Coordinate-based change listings
Segment Open
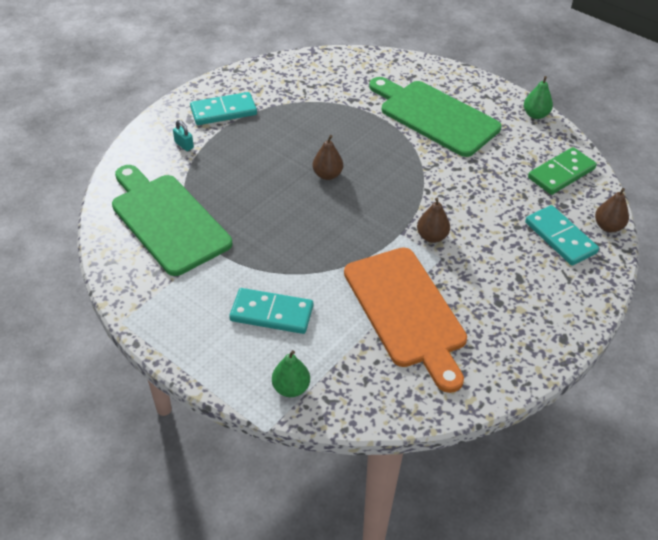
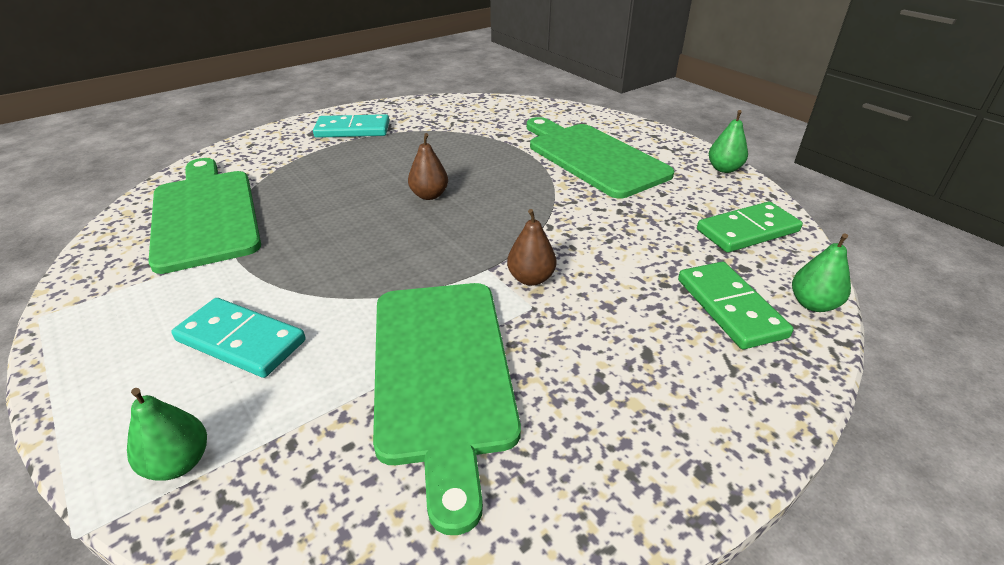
camera: 15 degrees right, 10 degrees down
(184, 145) = (287, 151): turquoise padlock -> none
(406, 311) = (442, 373): orange cutting board -> green cutting board
(560, 237) = (730, 307): turquoise domino -> green domino
(608, 226) = (812, 304): brown pear -> green pear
Segment Closed
WHAT TO WORK ON: Output the lines above in full and exactly as given, omitting any pictures.

RESPONSE AREA:
camera: 15 degrees right, 10 degrees down
(184, 145) = (287, 151): turquoise padlock -> none
(406, 311) = (442, 373): orange cutting board -> green cutting board
(560, 237) = (730, 307): turquoise domino -> green domino
(608, 226) = (812, 304): brown pear -> green pear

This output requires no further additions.